Task description
Copy the records below exactly, omitting any pictures they contain.

[Scene difference descriptions]
---
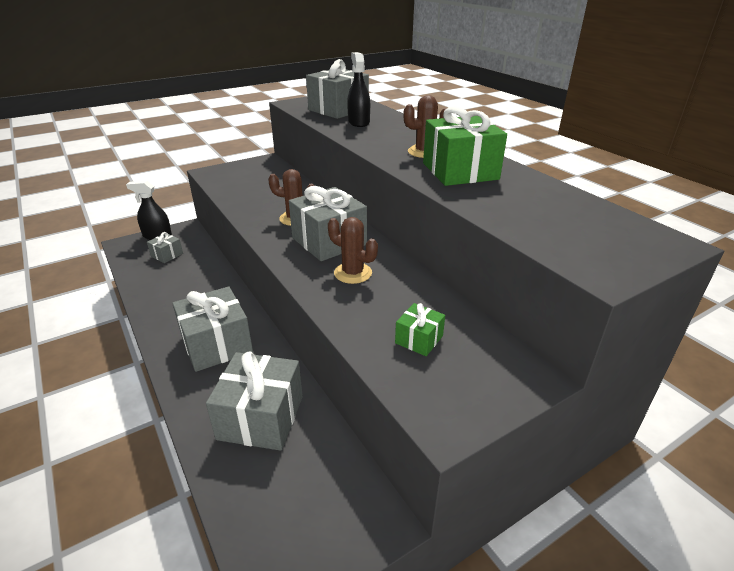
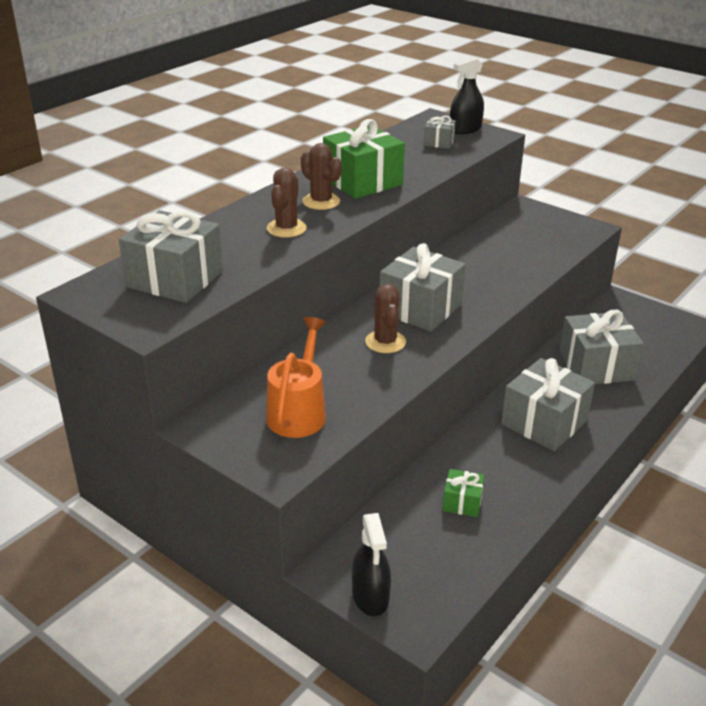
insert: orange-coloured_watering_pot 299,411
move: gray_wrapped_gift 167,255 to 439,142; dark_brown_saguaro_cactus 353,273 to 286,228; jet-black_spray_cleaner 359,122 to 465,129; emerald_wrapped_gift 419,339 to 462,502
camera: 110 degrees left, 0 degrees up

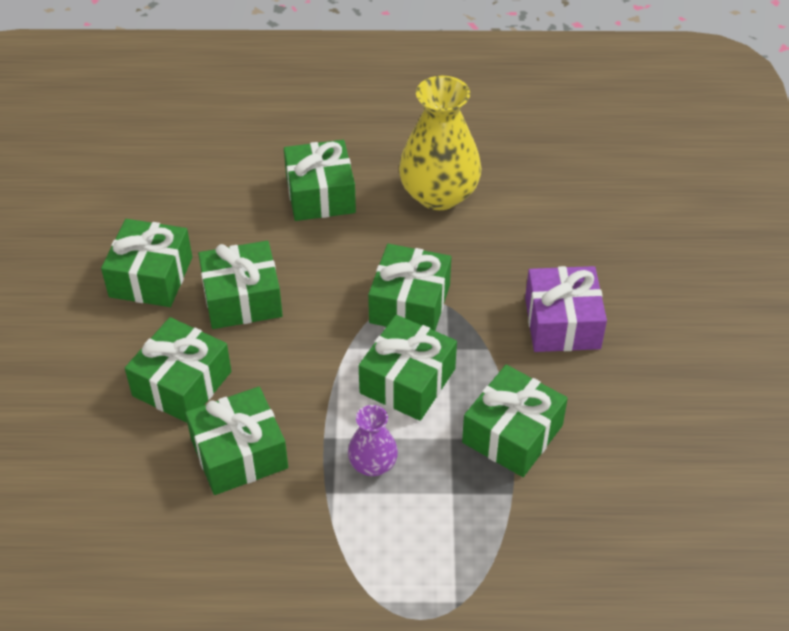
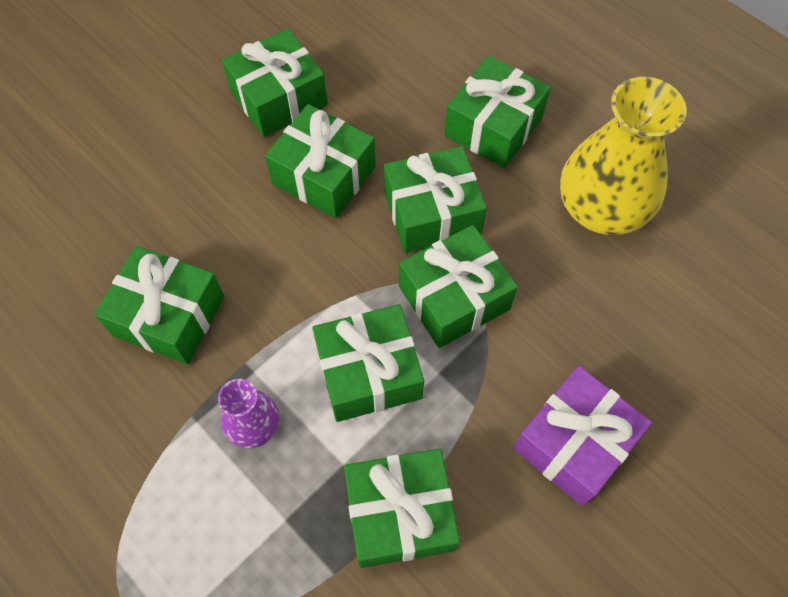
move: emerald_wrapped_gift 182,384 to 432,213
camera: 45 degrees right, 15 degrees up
---
Output below
insert: orange-coloured_watering_pot 299,411
move: gray_wrapped_gift 167,255 to 439,142; dark_brown_saguaro_cactus 353,273 to 286,228; jet-black_spray_cleaner 359,122 to 465,129; emerald_wrapped_gift 419,339 to 462,502
camera: 110 degrees left, 0 degrees up

move: emerald_wrapped_gift 182,384 to 432,213
camera: 45 degrees right, 15 degrees up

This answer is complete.